» Problem to solve
An exact reprint of all the records is the expected answer.

Stored entries:
◇ ◇ ◇ ◇ ◇

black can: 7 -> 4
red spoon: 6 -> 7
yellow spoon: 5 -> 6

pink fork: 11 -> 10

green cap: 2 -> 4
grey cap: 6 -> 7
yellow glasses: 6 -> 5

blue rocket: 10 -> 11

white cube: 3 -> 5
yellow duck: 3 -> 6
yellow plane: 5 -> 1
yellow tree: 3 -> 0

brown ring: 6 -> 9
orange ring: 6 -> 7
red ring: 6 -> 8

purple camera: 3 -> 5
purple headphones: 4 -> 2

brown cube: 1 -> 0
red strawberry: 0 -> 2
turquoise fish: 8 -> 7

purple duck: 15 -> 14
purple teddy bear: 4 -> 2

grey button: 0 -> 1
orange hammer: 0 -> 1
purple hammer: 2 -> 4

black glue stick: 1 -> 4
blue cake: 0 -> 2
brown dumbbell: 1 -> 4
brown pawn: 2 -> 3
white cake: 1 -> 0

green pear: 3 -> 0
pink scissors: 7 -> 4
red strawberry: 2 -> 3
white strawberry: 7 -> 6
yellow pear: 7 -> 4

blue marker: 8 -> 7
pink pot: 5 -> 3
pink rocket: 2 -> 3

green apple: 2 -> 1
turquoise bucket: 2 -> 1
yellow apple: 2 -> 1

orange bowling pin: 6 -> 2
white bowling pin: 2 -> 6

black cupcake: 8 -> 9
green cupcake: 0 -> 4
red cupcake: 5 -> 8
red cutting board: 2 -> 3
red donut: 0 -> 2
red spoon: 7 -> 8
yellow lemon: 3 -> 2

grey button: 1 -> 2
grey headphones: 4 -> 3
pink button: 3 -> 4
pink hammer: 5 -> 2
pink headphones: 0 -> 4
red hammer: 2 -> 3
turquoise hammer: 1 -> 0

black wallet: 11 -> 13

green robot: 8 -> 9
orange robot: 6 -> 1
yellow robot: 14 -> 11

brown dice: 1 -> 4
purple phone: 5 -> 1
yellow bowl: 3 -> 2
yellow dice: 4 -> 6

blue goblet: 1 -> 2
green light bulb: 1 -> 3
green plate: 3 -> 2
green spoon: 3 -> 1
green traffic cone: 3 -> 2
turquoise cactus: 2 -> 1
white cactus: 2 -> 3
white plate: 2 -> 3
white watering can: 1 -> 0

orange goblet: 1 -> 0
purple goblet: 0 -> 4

◇ ◇ ◇ ◇ ◇

» Written response
black can: 7 -> 4
red spoon: 6 -> 7
yellow spoon: 5 -> 6

pink fork: 11 -> 10

green cap: 2 -> 4
grey cap: 6 -> 7
yellow glasses: 6 -> 5

blue rocket: 10 -> 11

white cube: 3 -> 5
yellow duck: 3 -> 6
yellow plane: 5 -> 1
yellow tree: 3 -> 0

brown ring: 6 -> 9
orange ring: 6 -> 7
red ring: 6 -> 8

purple camera: 3 -> 5
purple headphones: 4 -> 2

brown cube: 1 -> 0
red strawberry: 0 -> 2
turquoise fish: 8 -> 7

purple duck: 15 -> 14
purple teddy bear: 4 -> 2

grey button: 0 -> 1
orange hammer: 0 -> 1
purple hammer: 2 -> 4

black glue stick: 1 -> 4
blue cake: 0 -> 2
brown dumbbell: 1 -> 4
brown pawn: 2 -> 3
white cake: 1 -> 0

green pear: 3 -> 0
pink scissors: 7 -> 4
red strawberry: 2 -> 3
white strawberry: 7 -> 6
yellow pear: 7 -> 4

blue marker: 8 -> 7
pink pot: 5 -> 3
pink rocket: 2 -> 3

green apple: 2 -> 1
turquoise bucket: 2 -> 1
yellow apple: 2 -> 1

orange bowling pin: 6 -> 2
white bowling pin: 2 -> 6

black cupcake: 8 -> 9
green cupcake: 0 -> 4
red cupcake: 5 -> 8
red cutting board: 2 -> 3
red donut: 0 -> 2
red spoon: 7 -> 8
yellow lemon: 3 -> 2

grey button: 1 -> 2
grey headphones: 4 -> 3
pink button: 3 -> 4
pink hammer: 5 -> 2
pink headphones: 0 -> 4
red hammer: 2 -> 3
turquoise hammer: 1 -> 0

black wallet: 11 -> 13

green robot: 8 -> 9
orange robot: 6 -> 1
yellow robot: 14 -> 11

brown dice: 1 -> 4
purple phone: 5 -> 1
yellow bowl: 3 -> 2
yellow dice: 4 -> 6

blue goblet: 1 -> 2
green light bulb: 1 -> 3
green plate: 3 -> 2
green spoon: 3 -> 1
green traffic cone: 3 -> 2
turquoise cactus: 2 -> 1
white cactus: 2 -> 3
white plate: 2 -> 3
white watering can: 1 -> 0

orange goblet: 1 -> 0
purple goblet: 0 -> 4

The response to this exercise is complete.